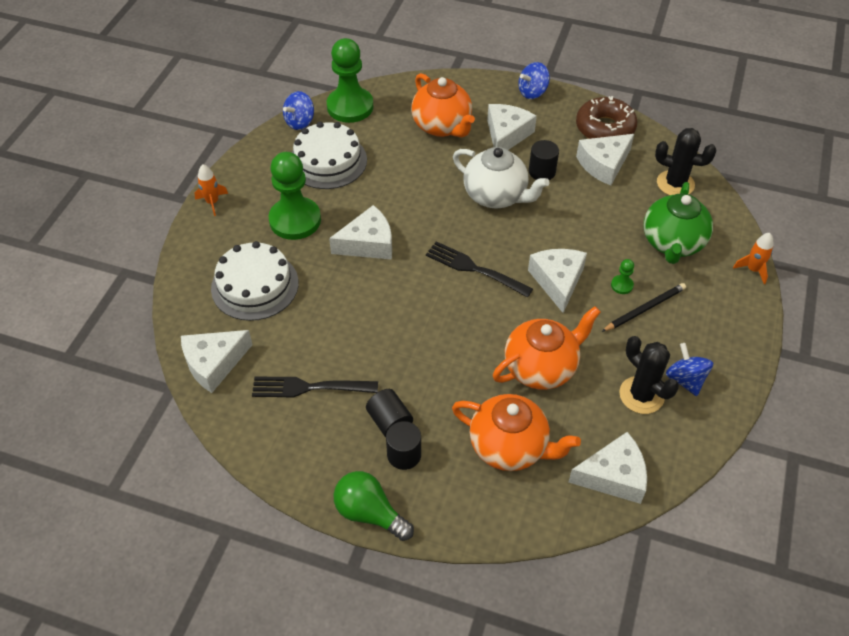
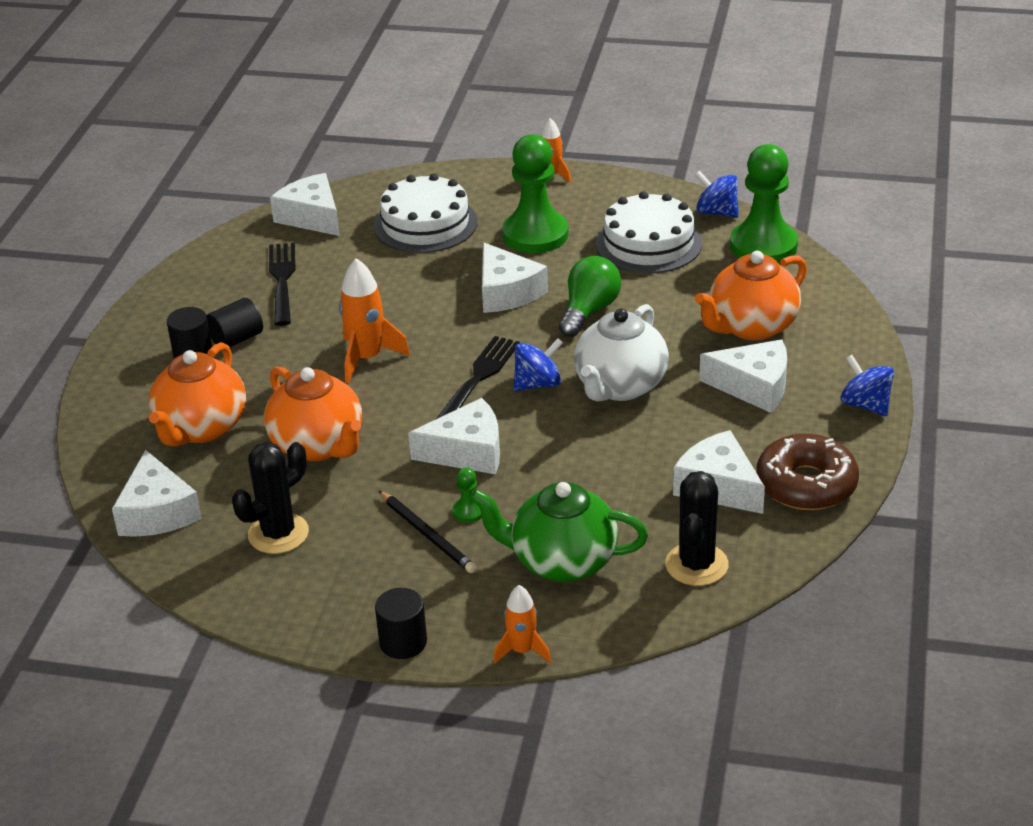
camera: 85 degrees right, 15 degrees down
(369, 513) = (122, 339): green light bulb -> green light bulb (589, 311)
(436, 333) = (367, 358): none -> orange rocket
(542, 172) = (683, 425): black cylinder -> black cylinder (403, 642)
(685, 379) = (305, 574): blue spinning top -> blue spinning top (538, 384)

====================

## YOUR TASK
Where a picture appears in the material above, skip it, and print the rest exactly.

## FINAL ANSWER
camera: 85 degrees right, 15 degrees down
(369, 513) = (122, 339): green light bulb -> green light bulb (589, 311)
(436, 333) = (367, 358): none -> orange rocket
(542, 172) = (683, 425): black cylinder -> black cylinder (403, 642)
(685, 379) = (305, 574): blue spinning top -> blue spinning top (538, 384)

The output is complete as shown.